From the line below that contains "green glue stick: 9 -> 10" to the line that contains "purple lamp: 10 -> 9", repeat every line exactly, both ends included, and nothing else.

_Excerpts from a dataset_.
------------------------------

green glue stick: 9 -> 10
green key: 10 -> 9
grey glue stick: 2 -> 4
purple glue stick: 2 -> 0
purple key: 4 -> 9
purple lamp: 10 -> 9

------------------------------

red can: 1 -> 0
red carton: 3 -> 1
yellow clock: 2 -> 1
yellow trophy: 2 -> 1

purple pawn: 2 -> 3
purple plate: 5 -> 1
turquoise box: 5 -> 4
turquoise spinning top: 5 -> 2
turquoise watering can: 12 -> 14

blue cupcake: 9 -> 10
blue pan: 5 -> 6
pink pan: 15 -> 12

------------------------------

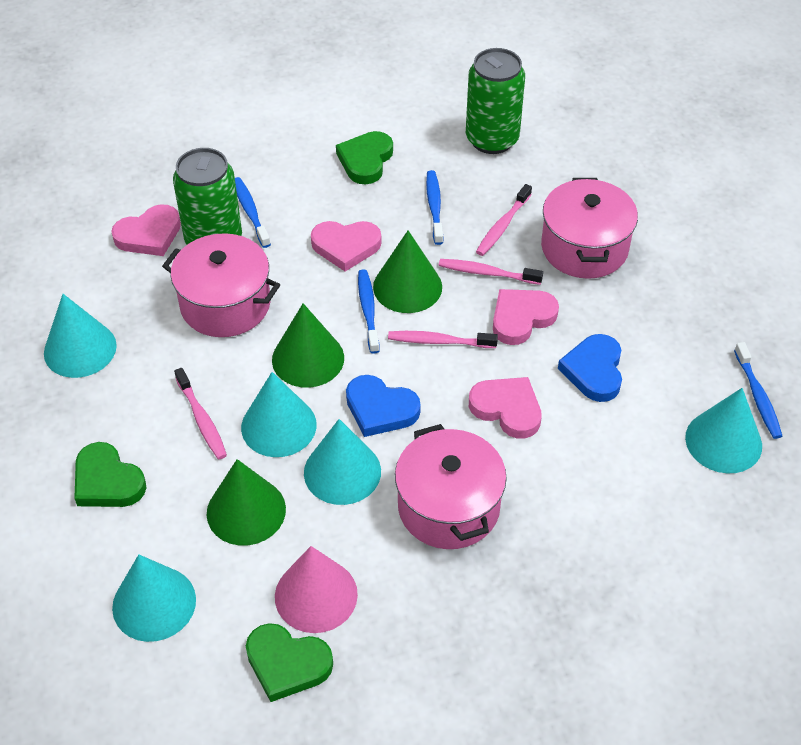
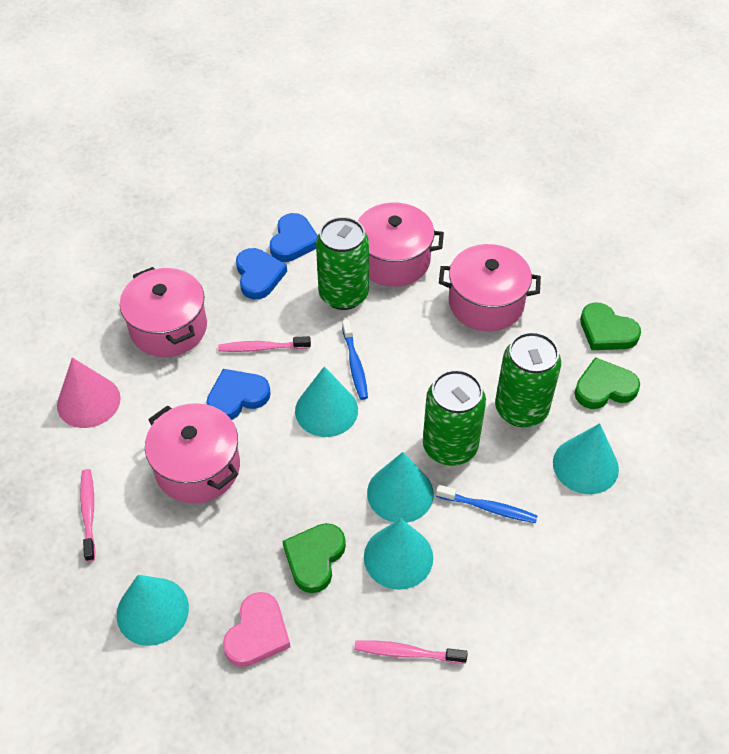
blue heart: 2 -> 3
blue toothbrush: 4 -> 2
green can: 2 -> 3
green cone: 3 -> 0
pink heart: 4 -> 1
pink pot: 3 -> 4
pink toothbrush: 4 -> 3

------------------------------

_ANSWER FOR THE TASK_.
green glue stick: 9 -> 10
green key: 10 -> 9
grey glue stick: 2 -> 4
purple glue stick: 2 -> 0
purple key: 4 -> 9
purple lamp: 10 -> 9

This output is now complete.